Everything from the line with "camera: 165 degrees right, 10 degrees up" to the end of the data below, both lines included, should be transcribed exactly; please omit the pictures.

···

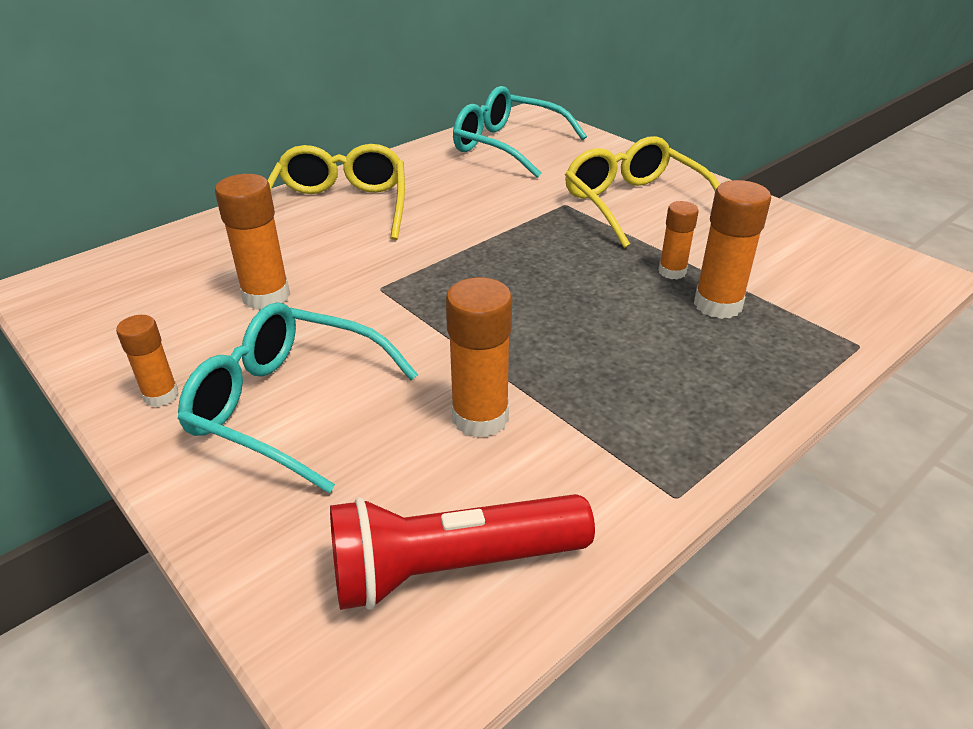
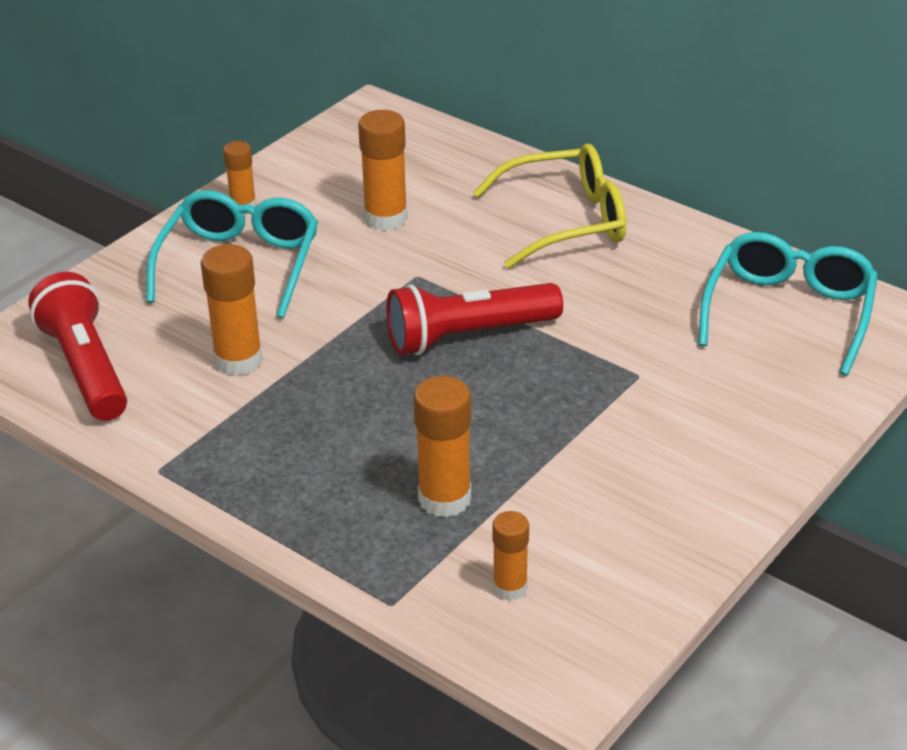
camera: 80 degrees right, 0 degrees up
(488, 270) = (468, 336): none -> red flashlight
(634, 204) = (663, 430): yellow glasses -> none
(672, 272) = (504, 464): orange glue stick -> orange glue stick (510, 587)

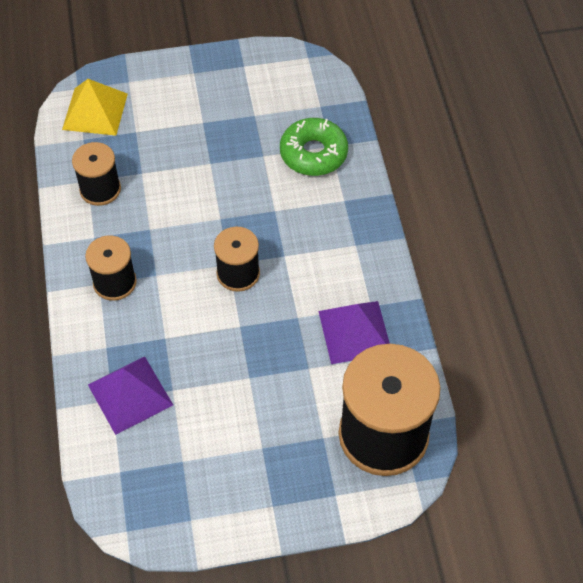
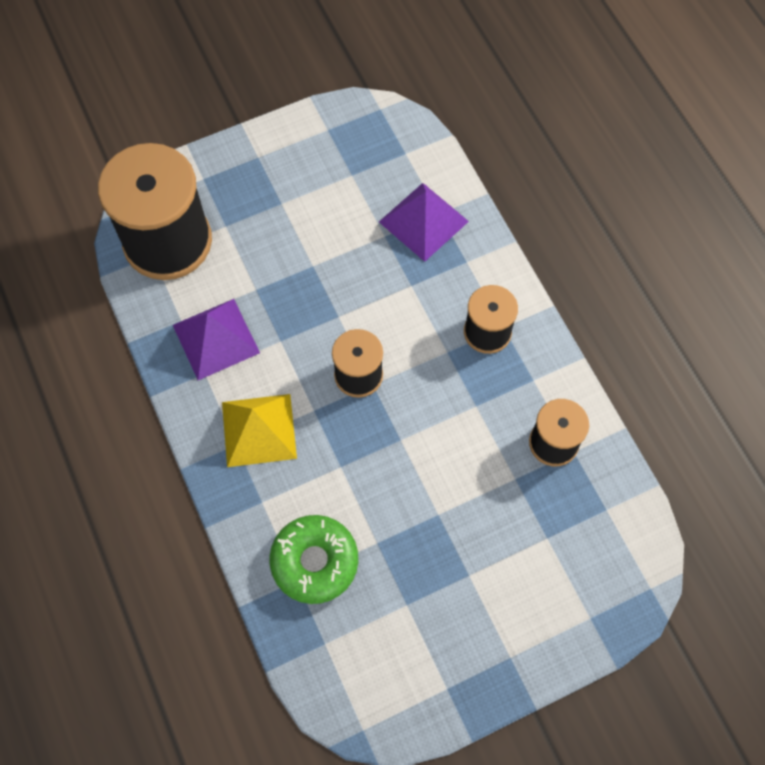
camera: 165 degrees right, 10 degrees up
(95, 111) = (611, 555): yellow pyramid -> yellow pyramid (258, 430)

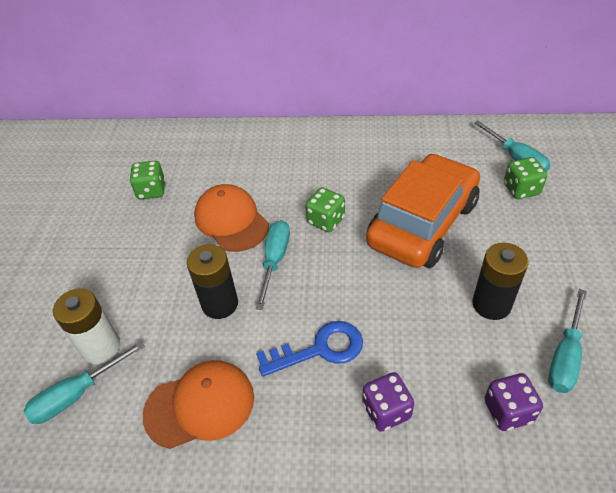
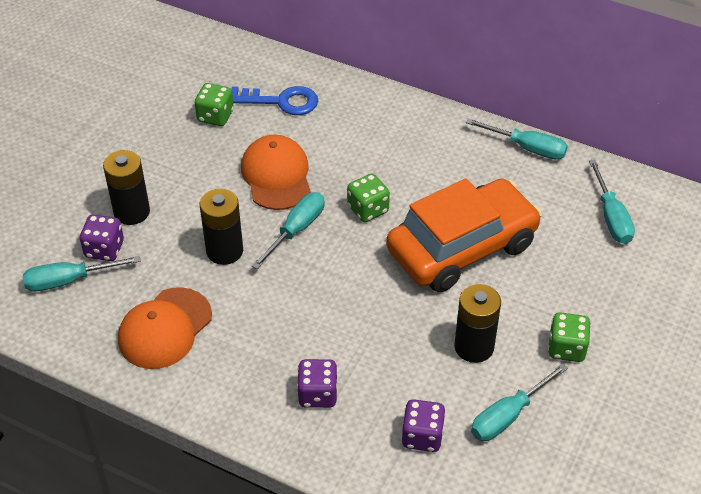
camera: 20 degrees right, 0 degrees up
(101, 347) = (104, 249): white battery -> purple dice
(112, 300) = (132, 212): none -> black battery
(200, 405) = (165, 328): orange cap -> orange cap turned 120 degrees clockwise
(319, 349) = (290, 324): blue key -> blue key (281, 101)
(418, 131) = (527, 148): none -> turquoise screwdriver
(521, 189) = (590, 251): green dice -> green dice (566, 348)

···

__ANSWER SPACE__.
camera: 165 degrees right, 10 degrees up
(95, 111) = (611, 555): yellow pyramid -> yellow pyramid (258, 430)

camera: 20 degrees right, 0 degrees up
(101, 347) = (104, 249): white battery -> purple dice
(112, 300) = (132, 212): none -> black battery
(200, 405) = (165, 328): orange cap -> orange cap turned 120 degrees clockwise
(319, 349) = (290, 324): blue key -> blue key (281, 101)
(418, 131) = (527, 148): none -> turquoise screwdriver
(521, 189) = (590, 251): green dice -> green dice (566, 348)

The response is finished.